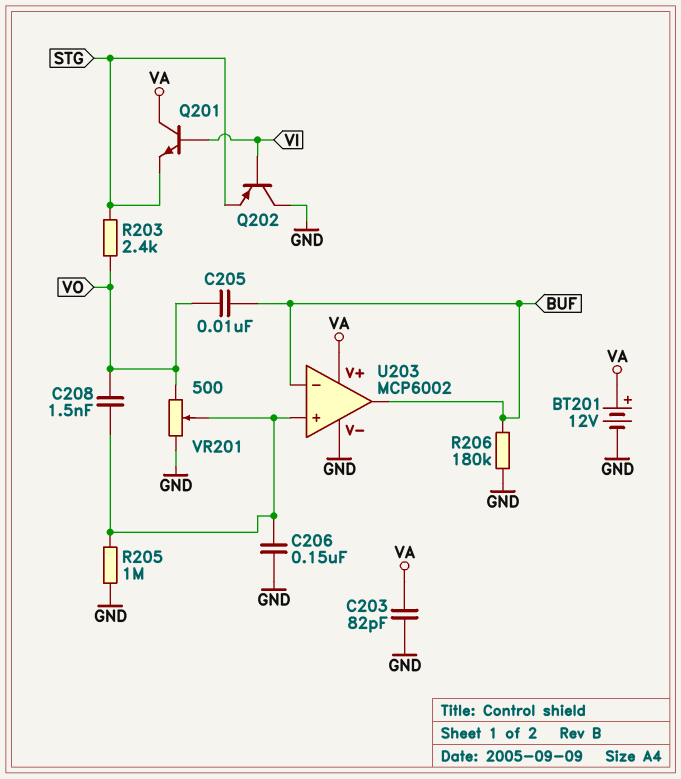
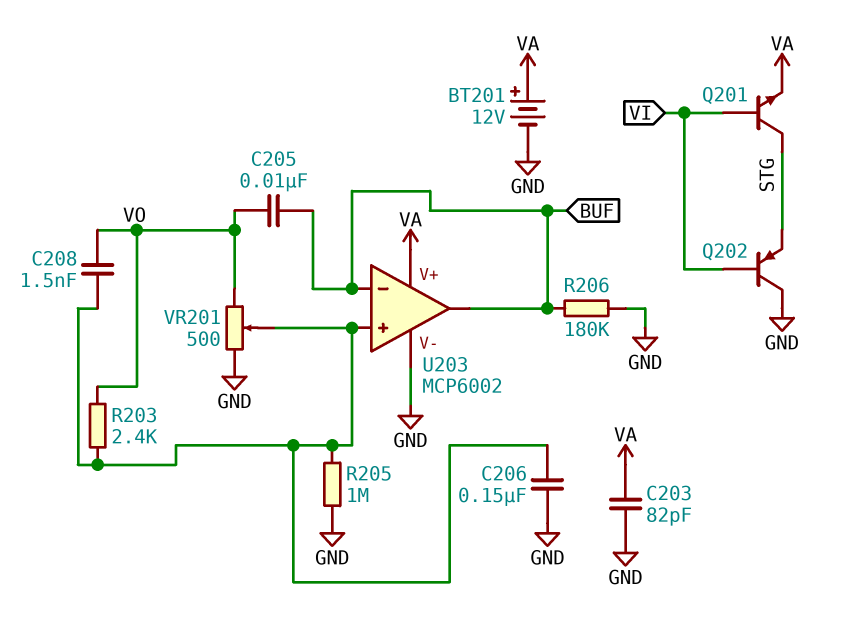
Q201: NPN (B VI, C VA, E STG) -> NPN (B VI, C STG, E VA)
R203: 2.4k (STG, VO) -> 2.4k (U203/in+, VO)

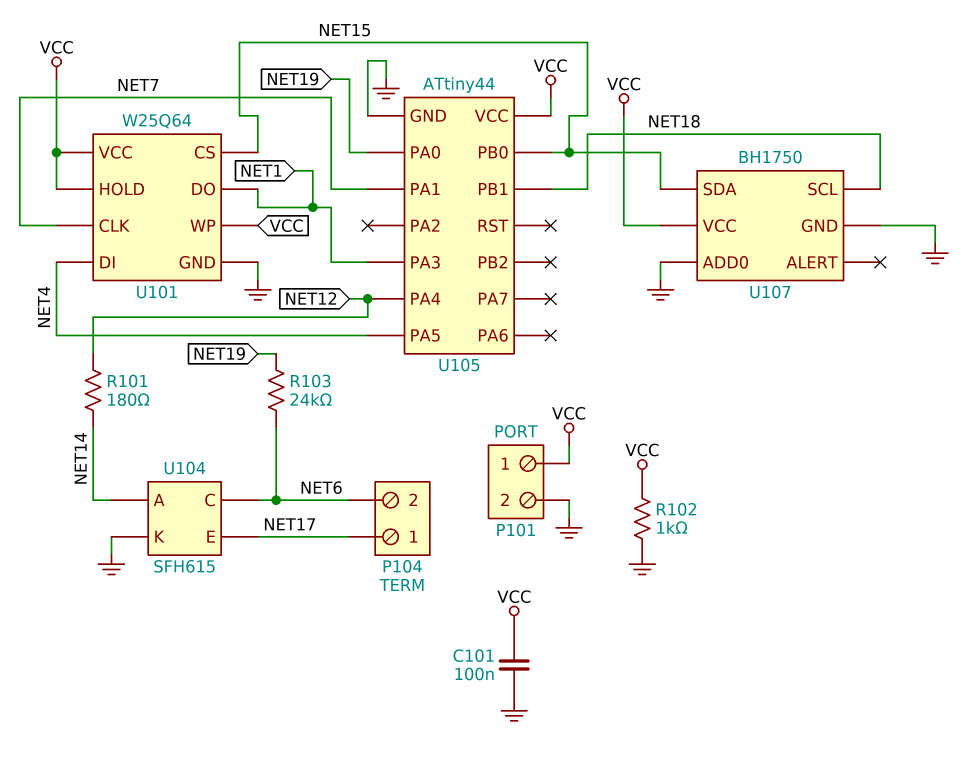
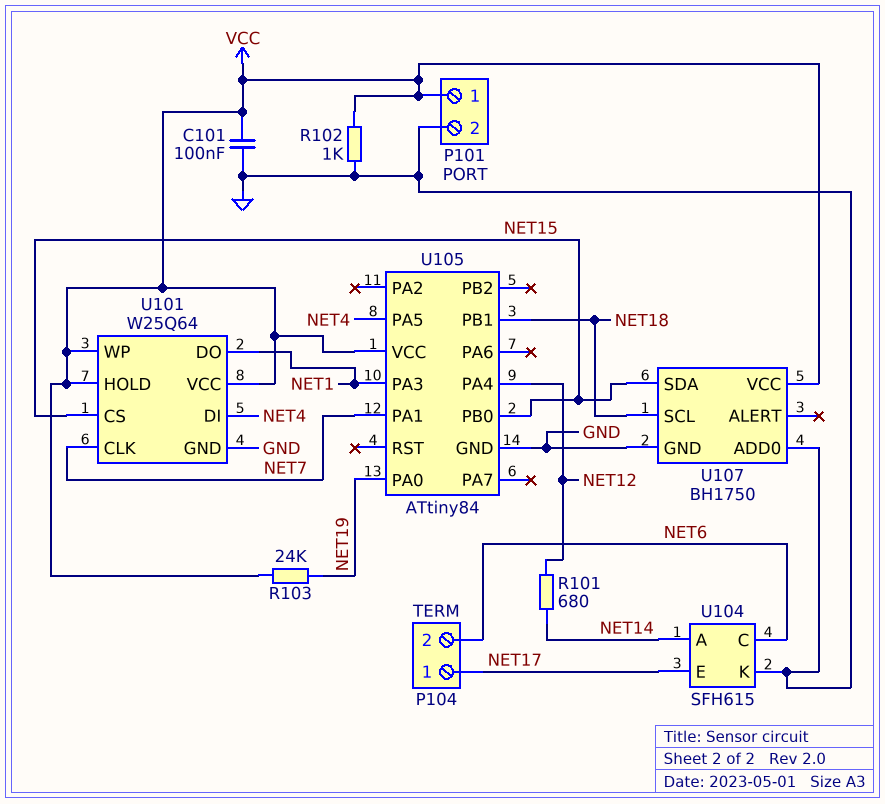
R101: 180 (NET12, NET14) -> 680 (NET12, NET14)
R103: 24k (NET6, NET19) -> 24k (NET19, VCC)
U105: ATtiny44 -> ATtiny84

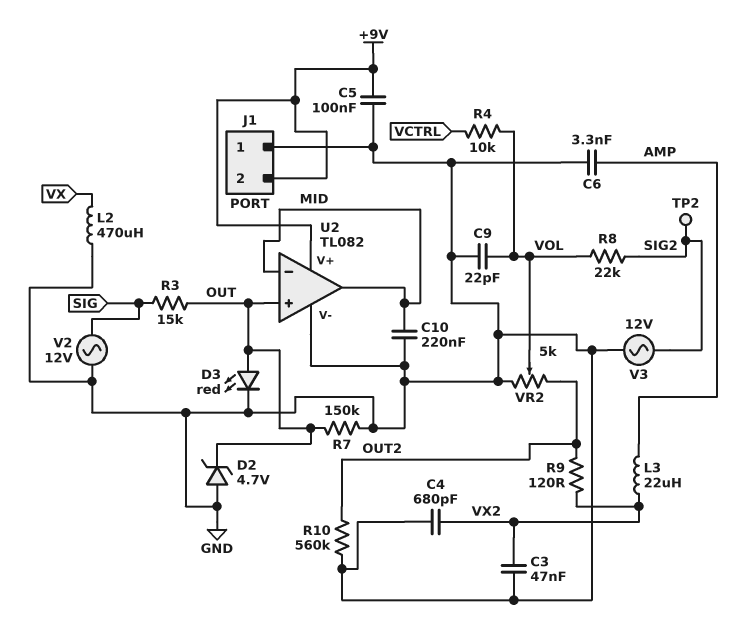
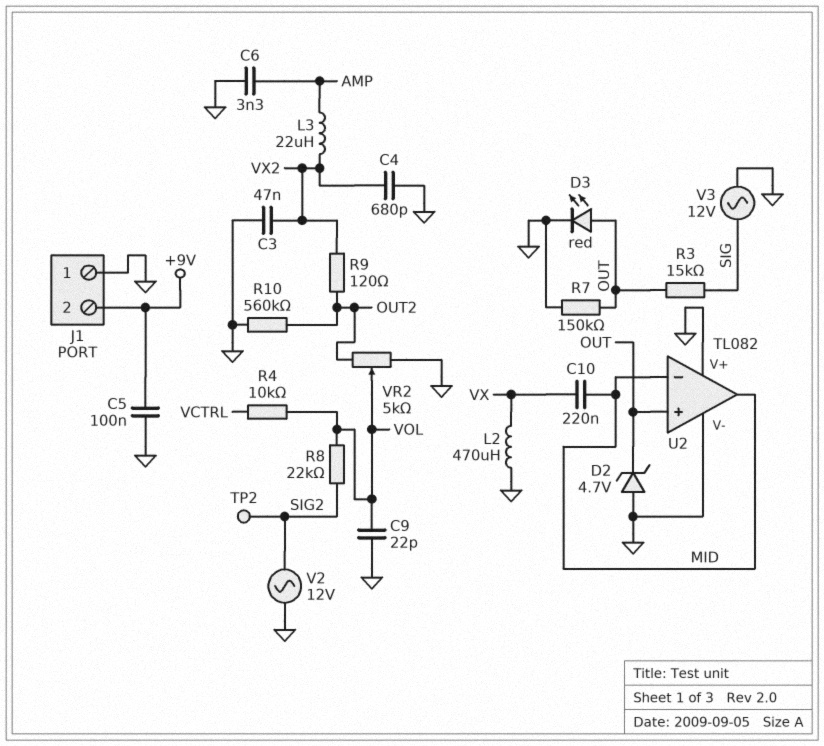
C10: 220nF (GND, MID) -> 220nF (MID, VX)
U2 pin V+: +9V -> GND
V2: AC 12V (GND, SIG) -> AC 12V (GND, SIG2)
V3: AC 12V (GND, SIG2) -> AC 12V (GND, SIG)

* [Problem requirements]: What you return must match the lines from the top of the data through the line with "U2 pin V+: +9V -> GND" exactly, with the pictures removed.

* [Written solution]:
Q201: NPN (B VI, C VA, E STG) -> NPN (B VI, C STG, E VA)
R203: 2.4k (STG, VO) -> 2.4k (U203/in+, VO)

R101: 180 (NET12, NET14) -> 680 (NET12, NET14)
R103: 24k (NET6, NET19) -> 24k (NET19, VCC)
U105: ATtiny44 -> ATtiny84

C10: 220nF (GND, MID) -> 220nF (MID, VX)
U2 pin V+: +9V -> GND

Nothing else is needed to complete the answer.